(Instructions for the task):
What is needed is an exact repeat of the entries, with no pictures in it.

(Records shown):
--- --- ---
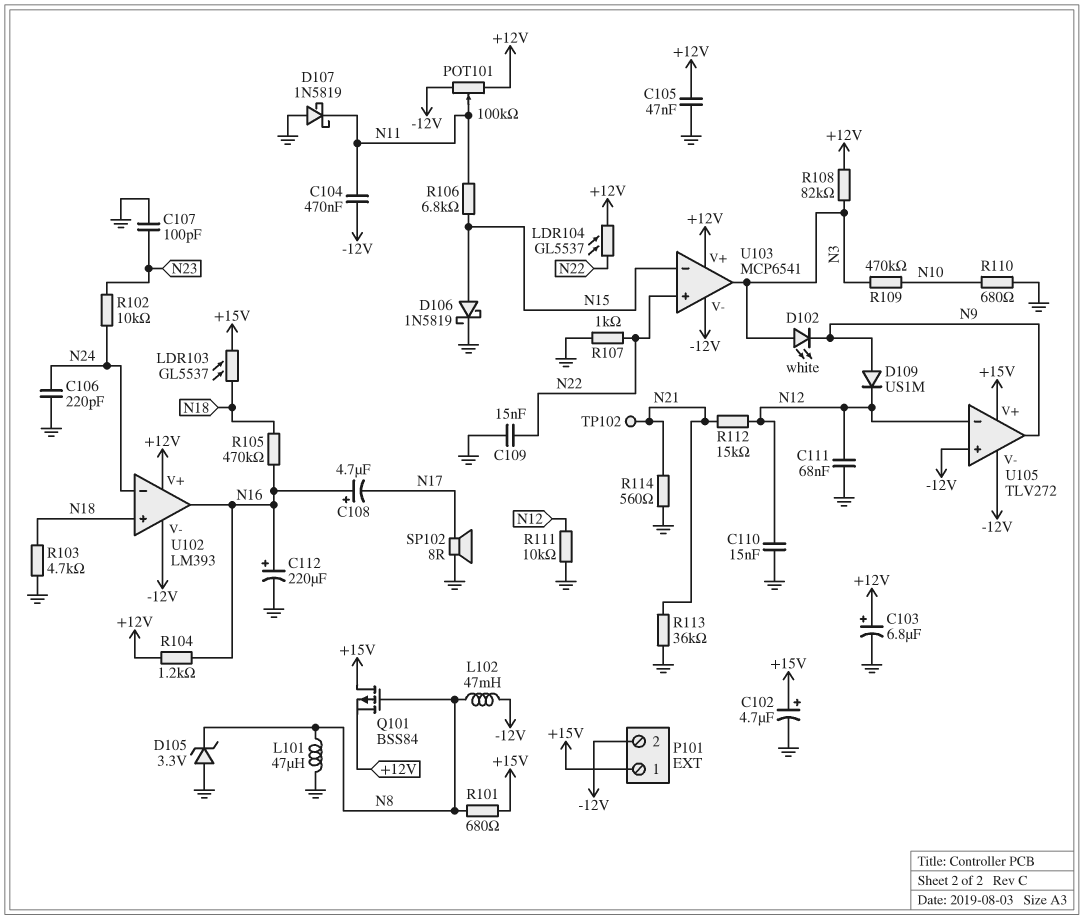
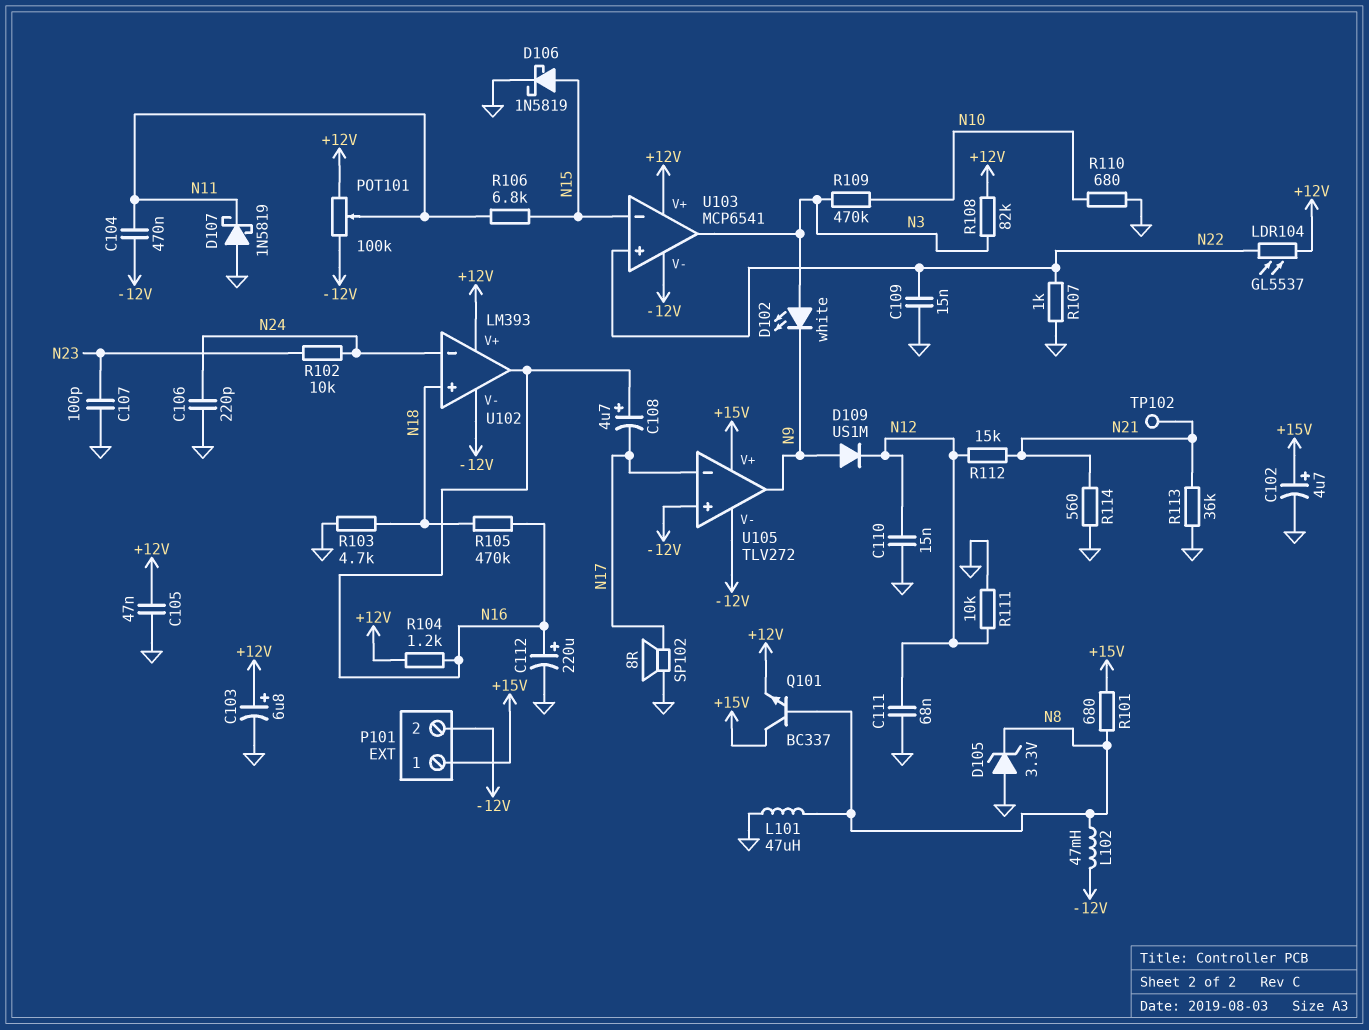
LDR103: GL5537 (+15V, N18) -> none
Q101: PMOS BSS84 (G N8, D +15V, S +12V) -> NPN BC337 (B N8, C +15V, E +12V)
U105 pin in-: N12 -> N17

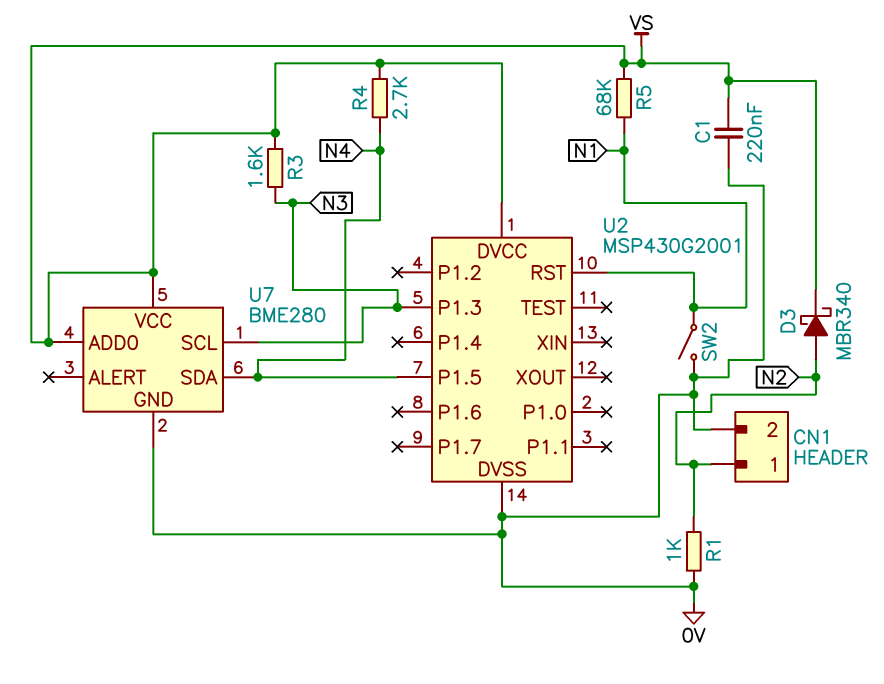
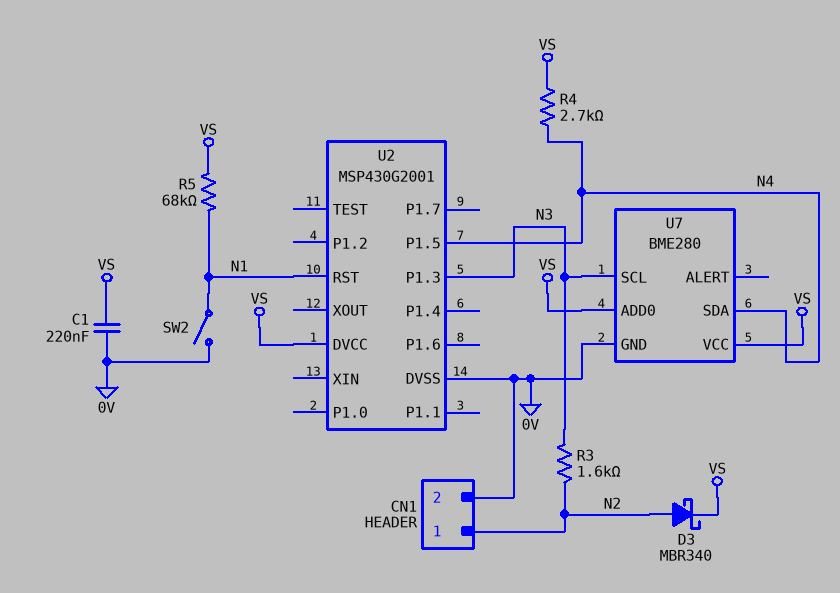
R1: 1k (0V, N2) -> none
R3: 1.6k (N3, VS) -> 1.6k (N2, N3)

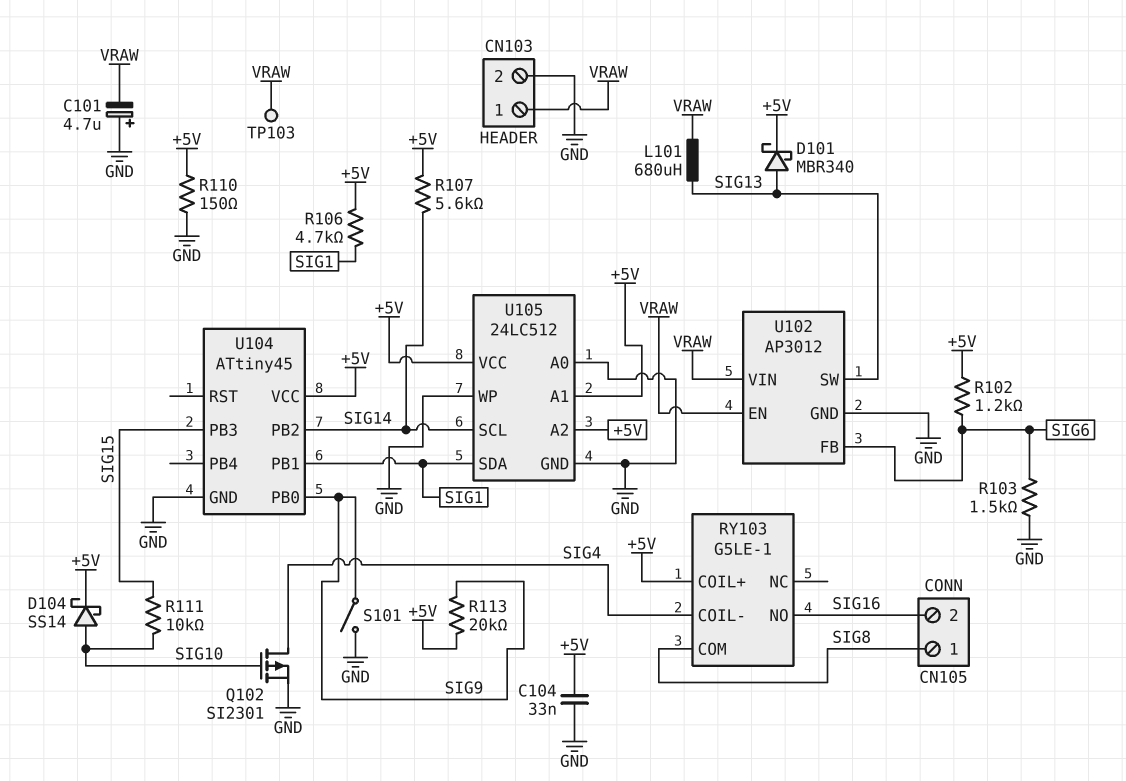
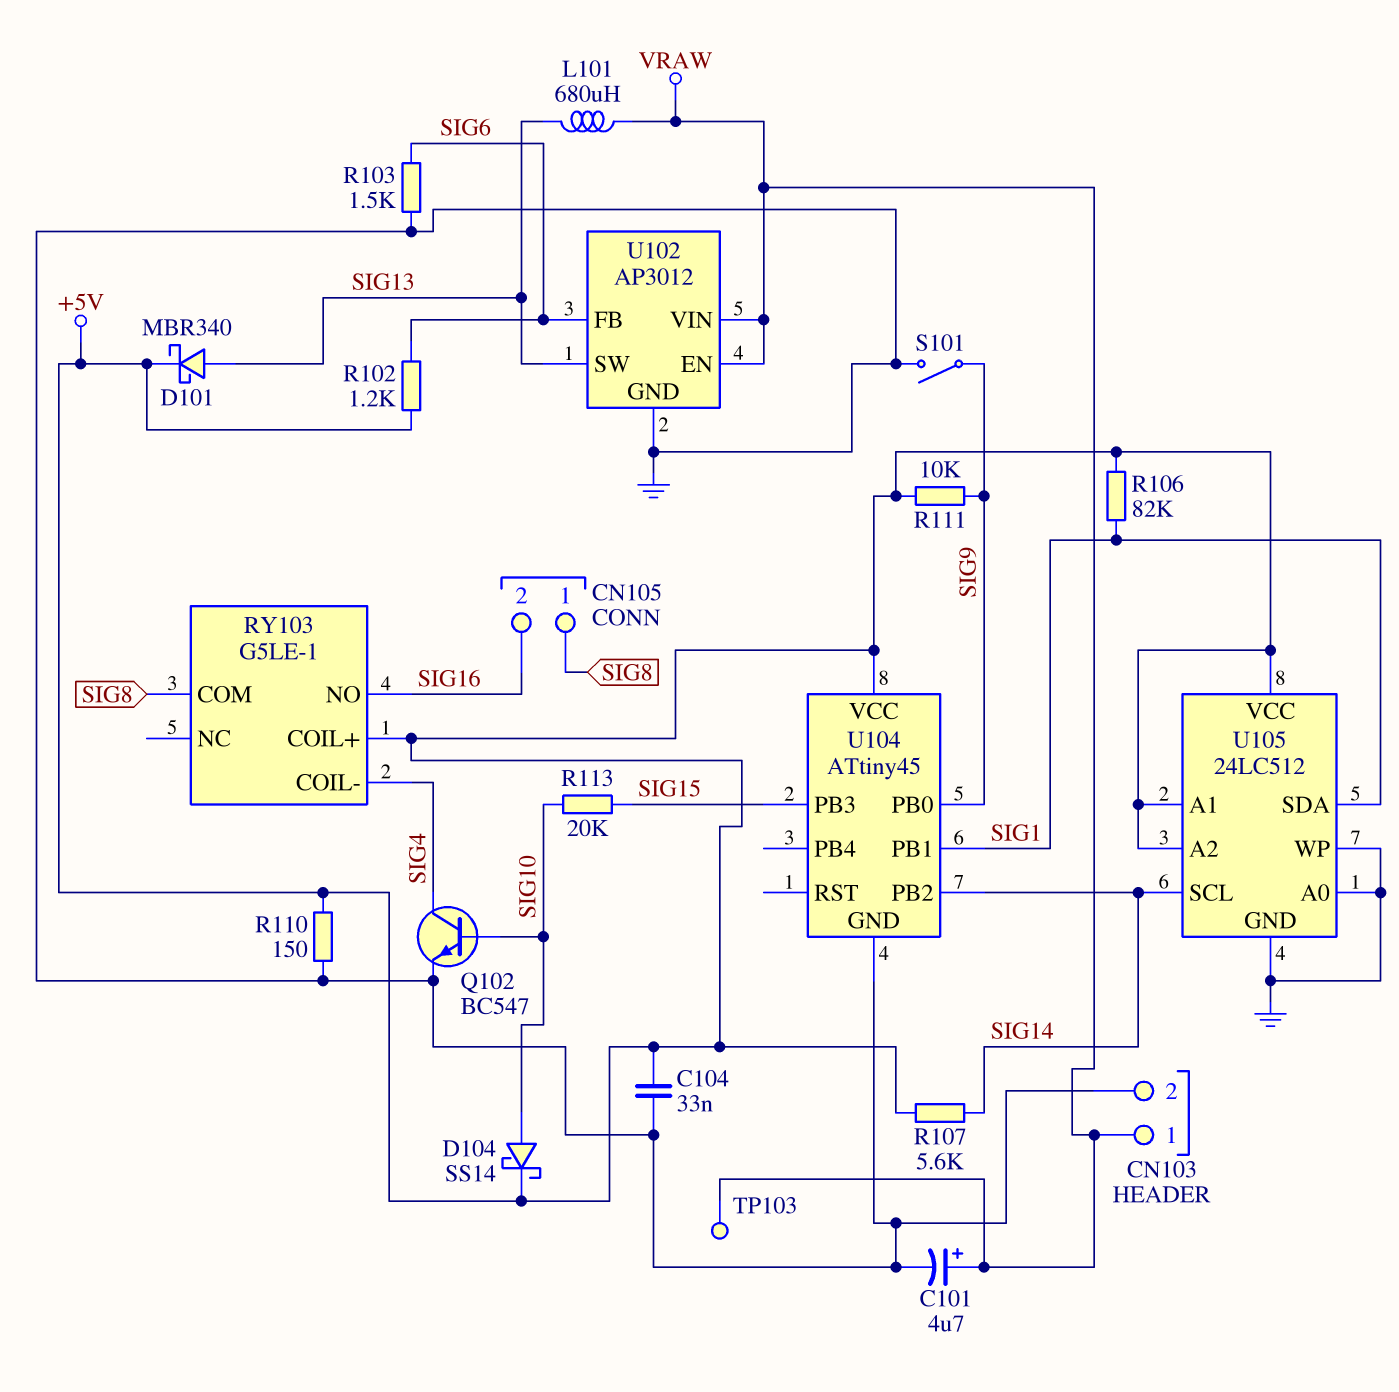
C101: 4.7uF (plus GND, minus VRAW) -> 4.7uF (plus VRAW, minus GND)
Q102: PMOS SI2301 (G SIG10, D SIG4, S GND) -> NPN BC547 (B SIG10, C SIG4, E GND)
R106: 4.7k (+5V, SIG1) -> 82k (+5V, SIG1)
R111: 10k (SIG10, SIG15) -> 10k (+5V, SIG9)
R113: 20k (+5V, SIG9) -> 20k (SIG10, SIG15)

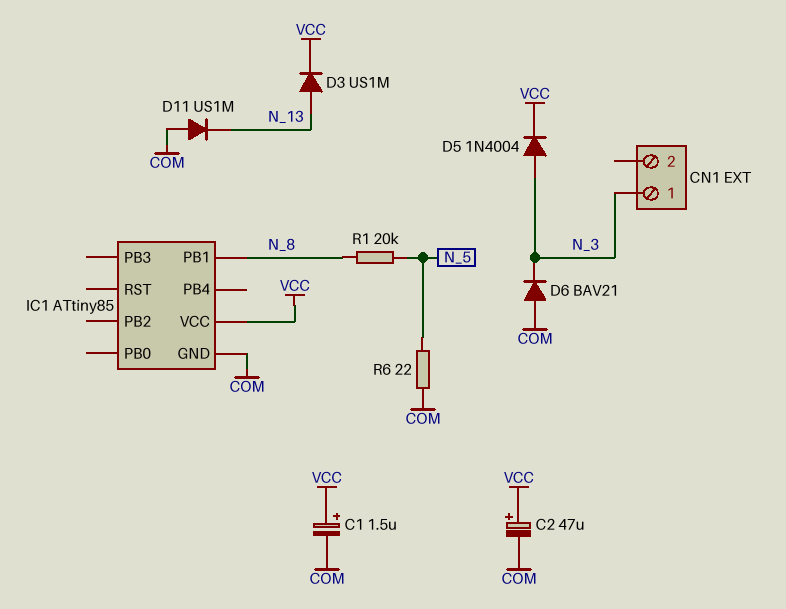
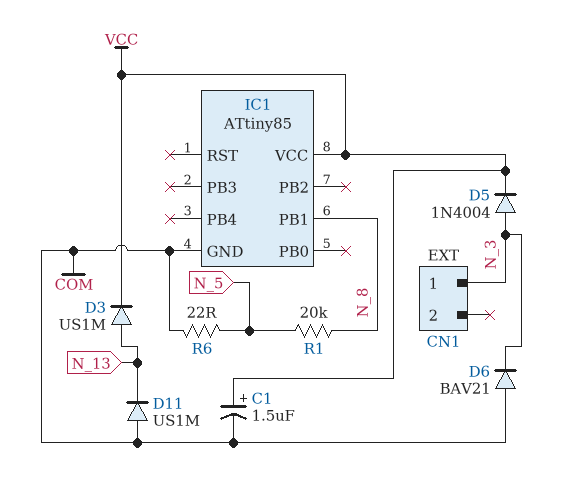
C2: 47uF (plus VCC, minus COM) -> none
--- --- ---
(Output below):
LDR103: GL5537 (+15V, N18) -> none
Q101: PMOS BSS84 (G N8, D +15V, S +12V) -> NPN BC337 (B N8, C +15V, E +12V)
U105 pin in-: N12 -> N17

R1: 1k (0V, N2) -> none
R3: 1.6k (N3, VS) -> 1.6k (N2, N3)

C101: 4.7uF (plus GND, minus VRAW) -> 4.7uF (plus VRAW, minus GND)
Q102: PMOS SI2301 (G SIG10, D SIG4, S GND) -> NPN BC547 (B SIG10, C SIG4, E GND)
R106: 4.7k (+5V, SIG1) -> 82k (+5V, SIG1)
R111: 10k (SIG10, SIG15) -> 10k (+5V, SIG9)
R113: 20k (+5V, SIG9) -> 20k (SIG10, SIG15)

C2: 47uF (plus VCC, minus COM) -> none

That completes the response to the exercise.